━━━━━ SOURCE RECORDS ━━━━━

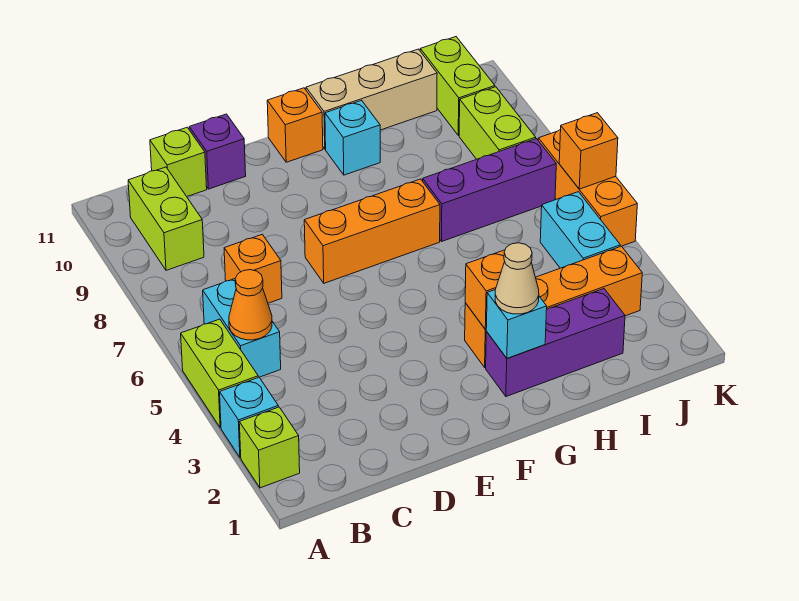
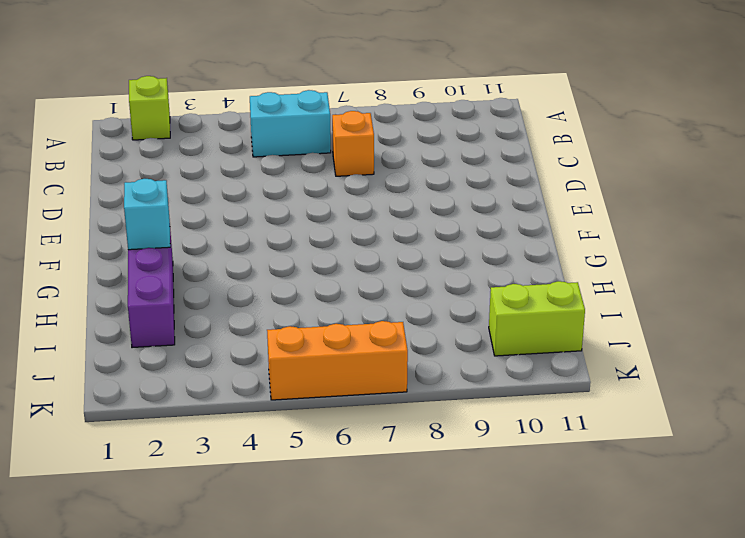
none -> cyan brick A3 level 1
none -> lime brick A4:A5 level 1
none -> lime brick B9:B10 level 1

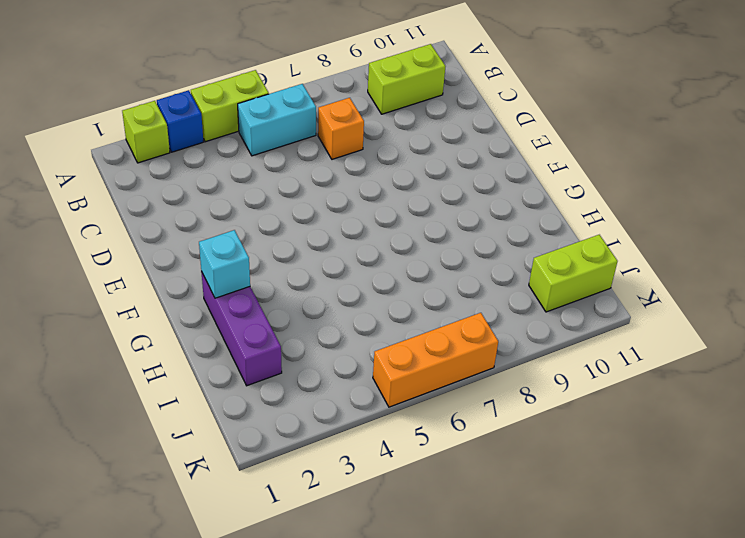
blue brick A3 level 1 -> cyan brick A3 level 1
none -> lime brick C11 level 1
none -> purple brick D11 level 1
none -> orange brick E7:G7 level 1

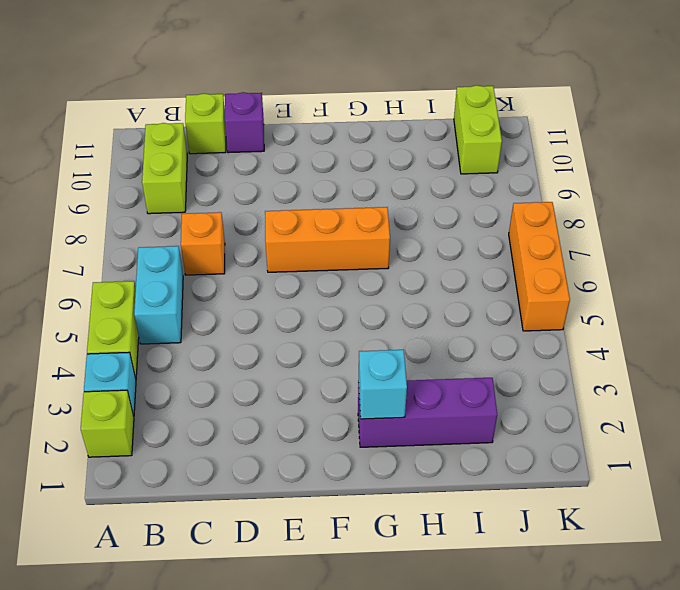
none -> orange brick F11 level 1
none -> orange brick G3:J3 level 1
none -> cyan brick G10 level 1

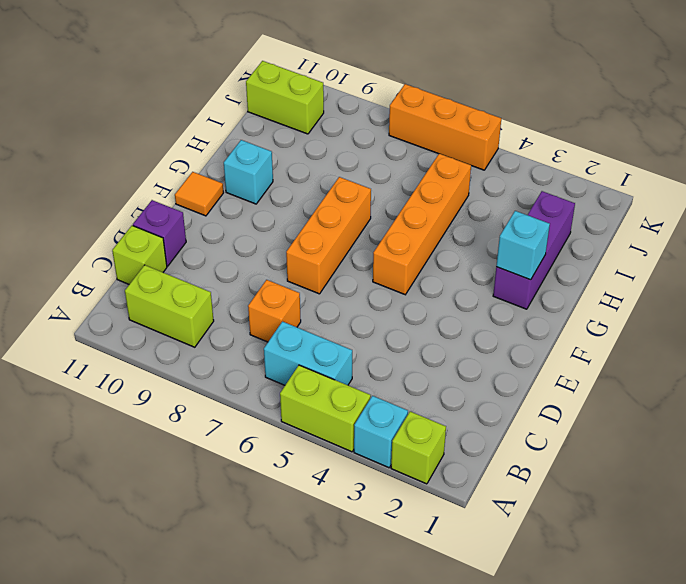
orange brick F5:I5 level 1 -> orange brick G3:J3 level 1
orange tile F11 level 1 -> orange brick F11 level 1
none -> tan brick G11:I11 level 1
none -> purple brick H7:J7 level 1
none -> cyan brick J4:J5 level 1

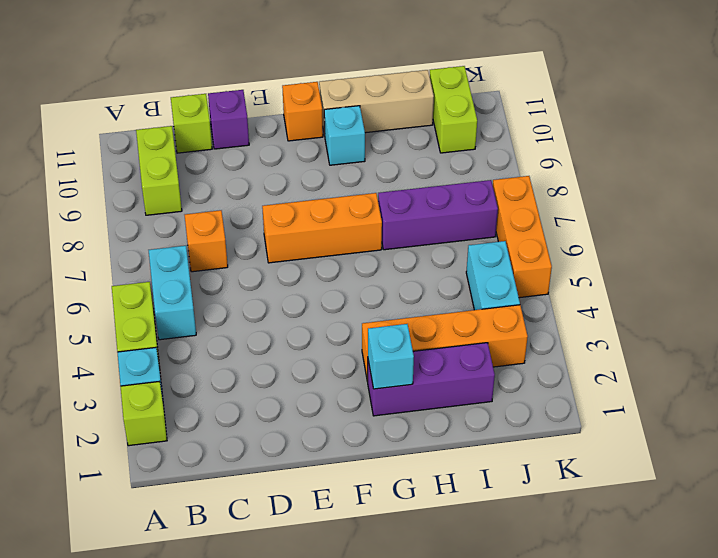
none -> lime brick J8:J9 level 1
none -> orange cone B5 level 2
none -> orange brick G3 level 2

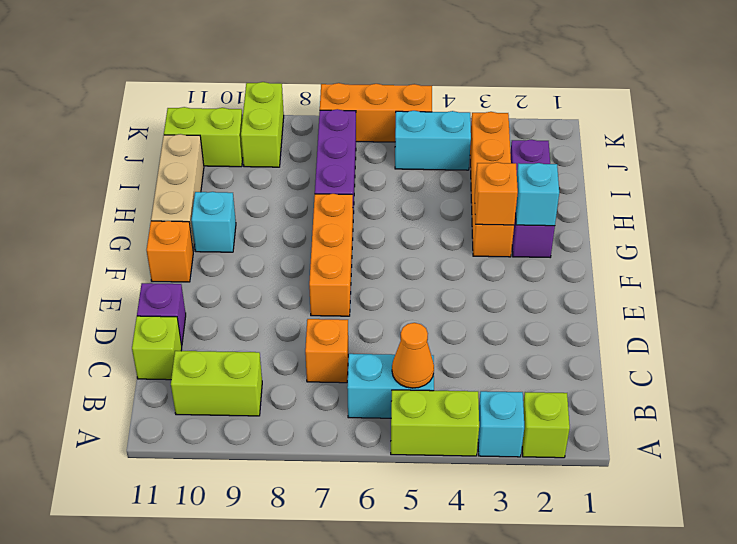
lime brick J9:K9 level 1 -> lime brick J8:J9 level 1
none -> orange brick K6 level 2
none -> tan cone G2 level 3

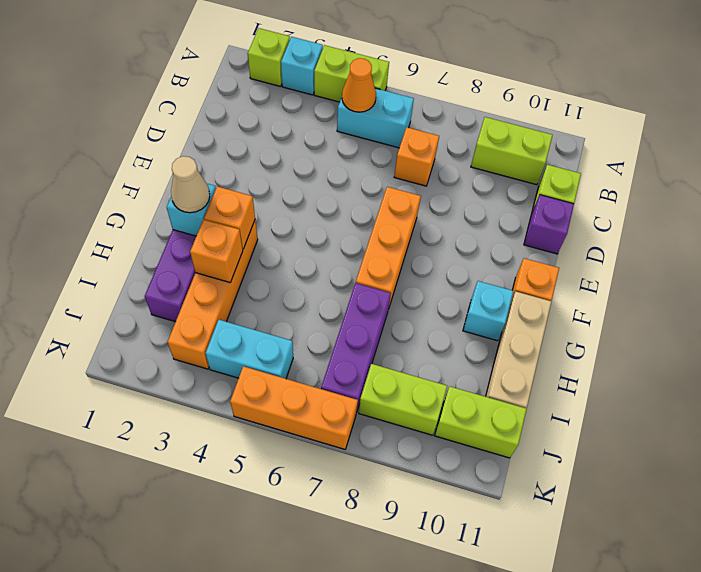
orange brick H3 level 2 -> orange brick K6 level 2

━━━━━
━━━━━ SOURCE RECORDS ━━━━━

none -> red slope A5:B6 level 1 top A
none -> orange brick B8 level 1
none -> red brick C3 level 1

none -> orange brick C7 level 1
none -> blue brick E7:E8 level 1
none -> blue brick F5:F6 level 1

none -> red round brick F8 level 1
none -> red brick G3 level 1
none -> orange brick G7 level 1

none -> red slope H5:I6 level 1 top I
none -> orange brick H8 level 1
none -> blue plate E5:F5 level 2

━━━━━
━━━━━ SOURCE RECORDS ━━━━━

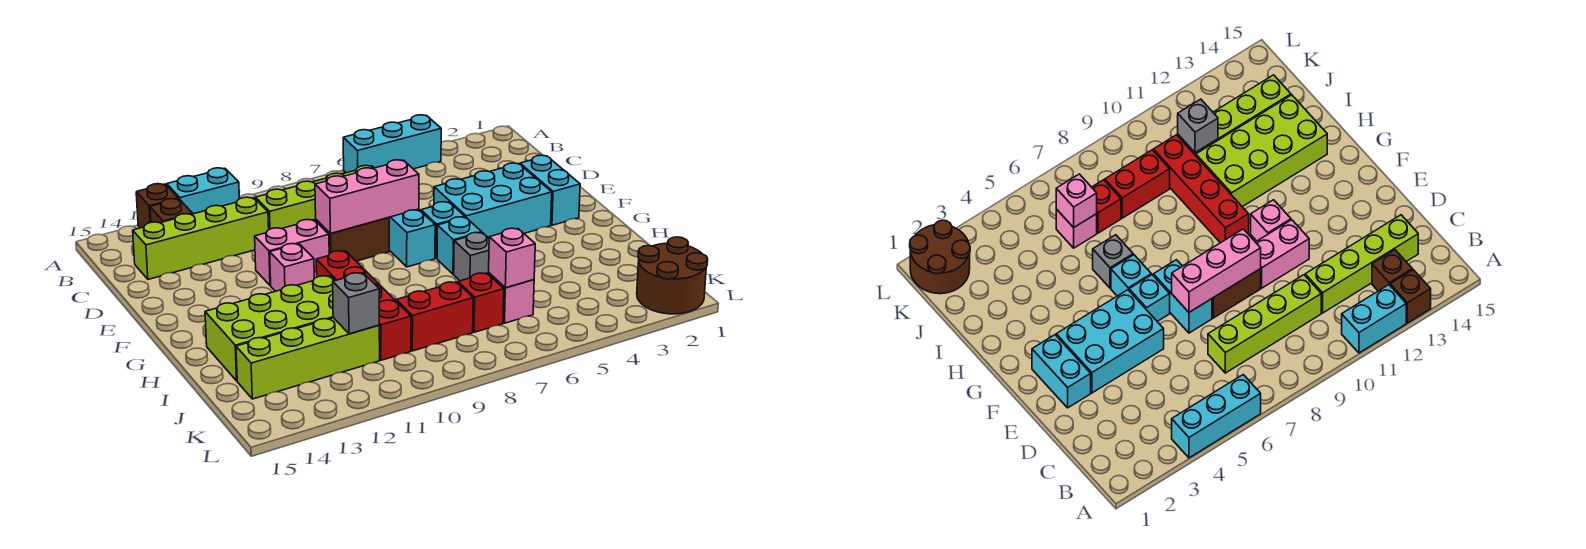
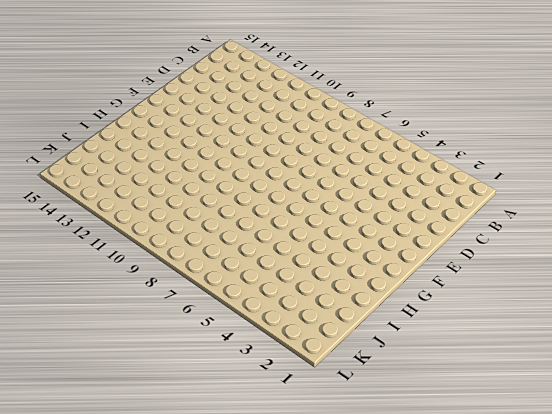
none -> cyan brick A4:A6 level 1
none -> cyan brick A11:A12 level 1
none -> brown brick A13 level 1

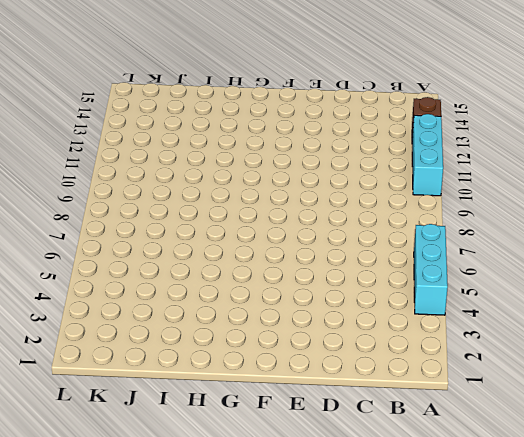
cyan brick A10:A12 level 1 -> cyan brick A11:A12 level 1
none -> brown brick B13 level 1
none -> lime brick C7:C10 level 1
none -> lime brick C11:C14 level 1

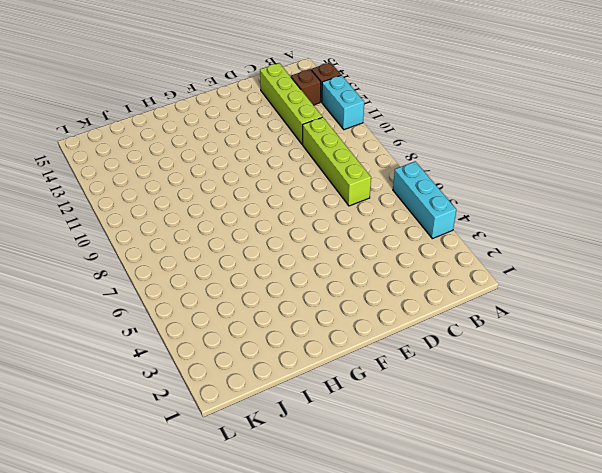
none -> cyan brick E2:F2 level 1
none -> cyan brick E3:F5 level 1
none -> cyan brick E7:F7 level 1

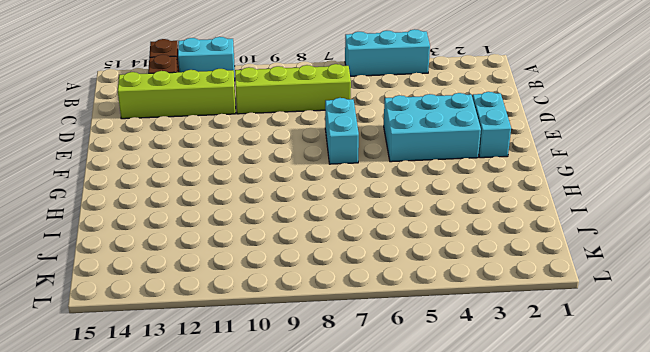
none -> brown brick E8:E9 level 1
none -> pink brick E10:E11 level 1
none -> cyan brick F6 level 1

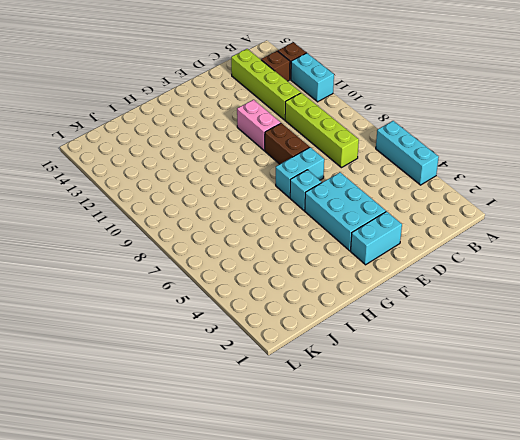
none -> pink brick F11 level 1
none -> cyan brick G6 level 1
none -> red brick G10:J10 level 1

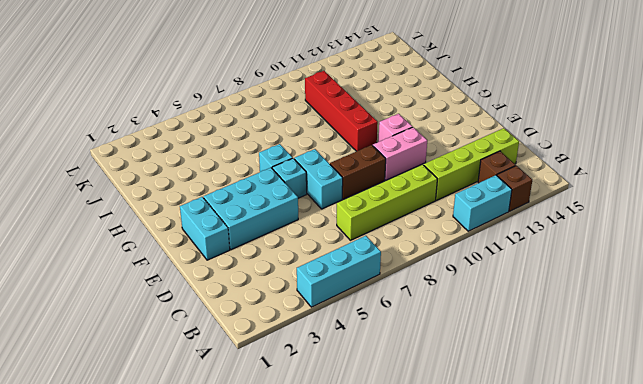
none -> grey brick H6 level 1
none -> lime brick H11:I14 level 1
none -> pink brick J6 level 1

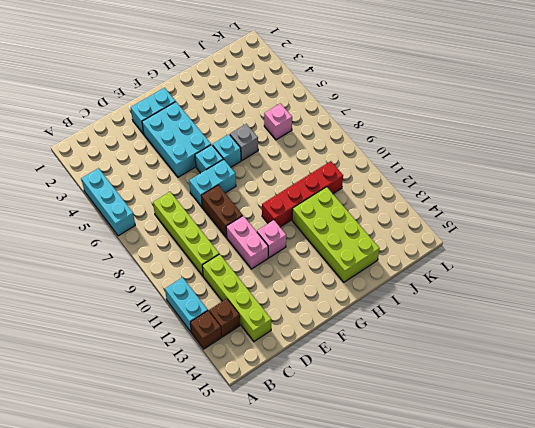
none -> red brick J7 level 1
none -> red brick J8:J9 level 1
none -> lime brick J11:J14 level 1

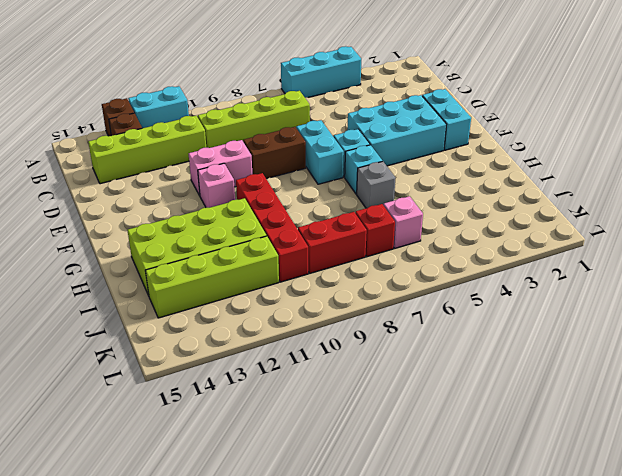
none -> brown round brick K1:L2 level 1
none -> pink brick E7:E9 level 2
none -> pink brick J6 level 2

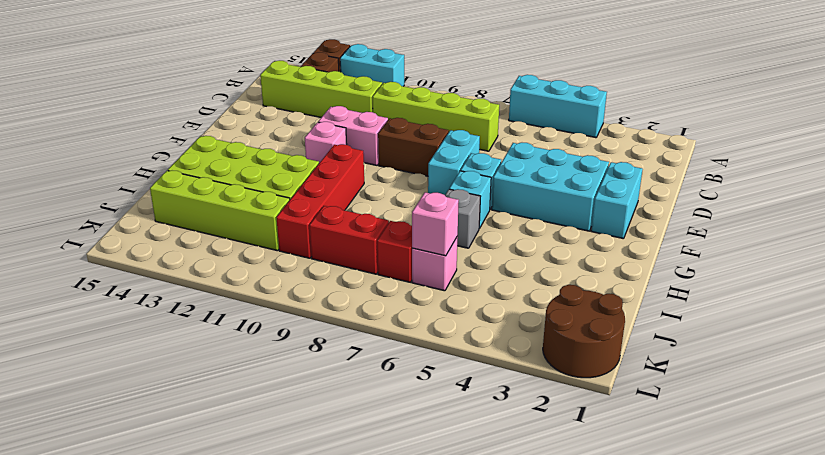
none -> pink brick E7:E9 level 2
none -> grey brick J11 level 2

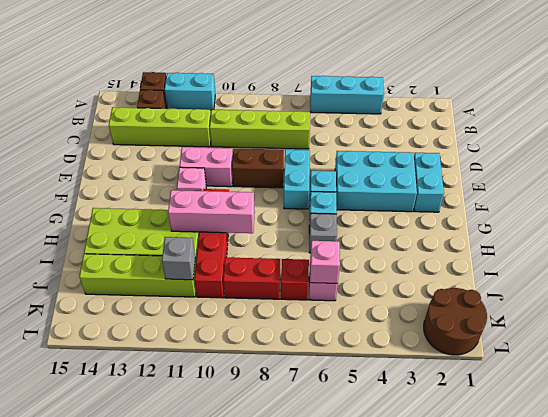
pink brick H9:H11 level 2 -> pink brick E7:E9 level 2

━━━━━

** YOUR OBJECTIVE **
Find how many lines of the material carry the string "slope". Only the number should be in the answer.

** WORKED SOLUTION **
2